What the exercise asks
Tally the lines below that hold the string "brown", and give only the tally.
───── Dataset excerpts ─────
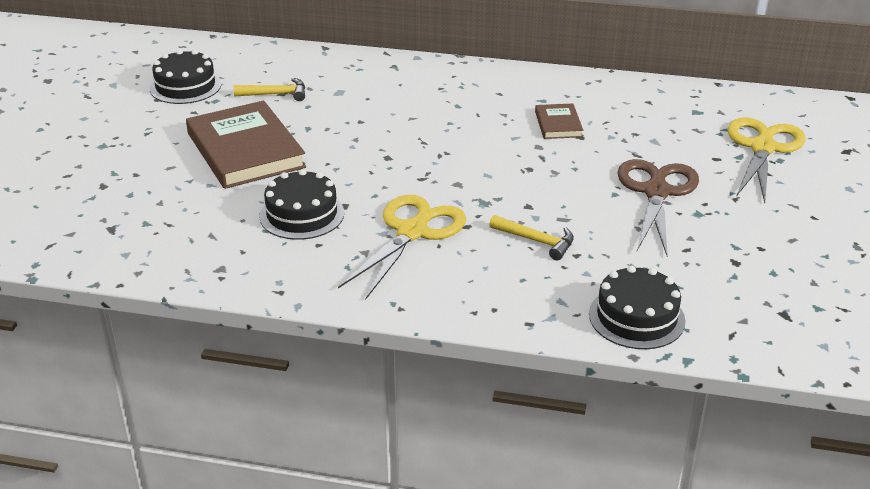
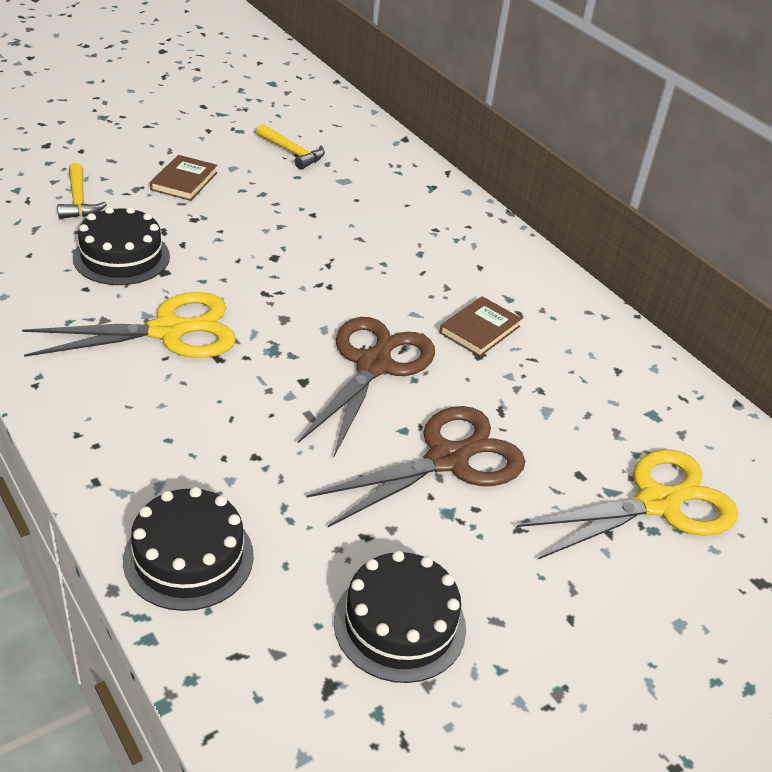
camera: 40 degrees right, 5 degrees up
(185, 86) = (240, 108): black cake -> black cake (400, 624)
(245, 150) = (184, 181): brown book -> brown book, size x0.48
(536, 241) = (247, 417): yellow hammer -> yellow hammer (78, 200)
(544, 175) = (373, 365): none -> brown scissors

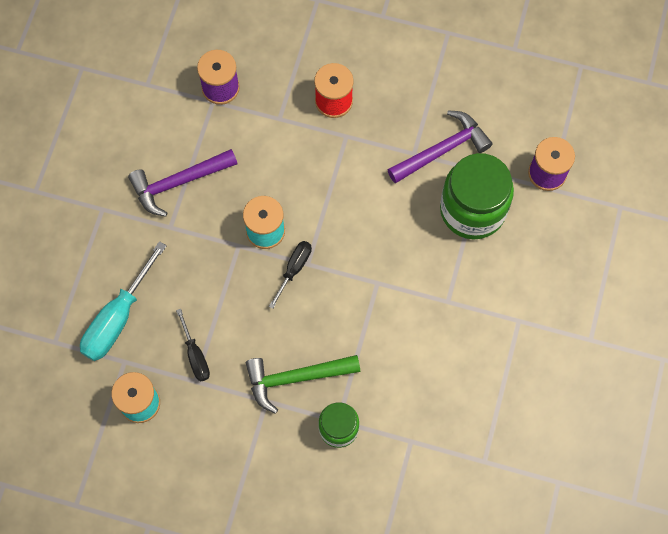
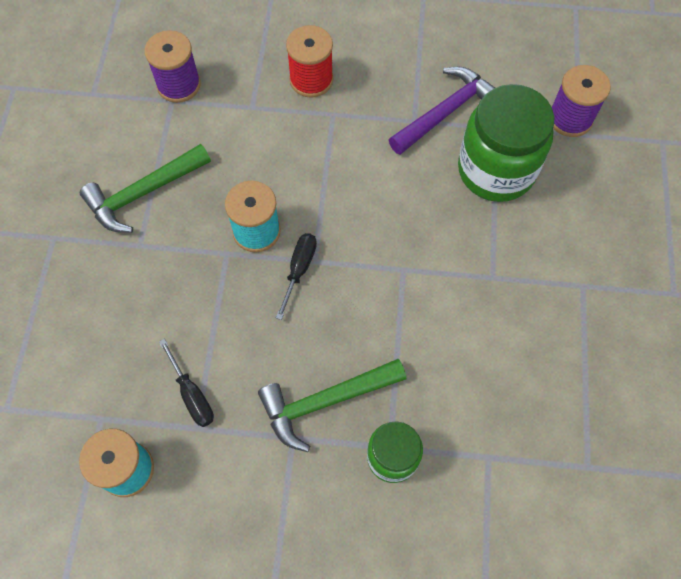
camera: 10 degrees left, 5 degrees down
(118, 317) = (86, 364): turquoise screwdriver -> none
(178, 183) = (143, 193): purple hammer -> green hammer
─────
Exercise solution
2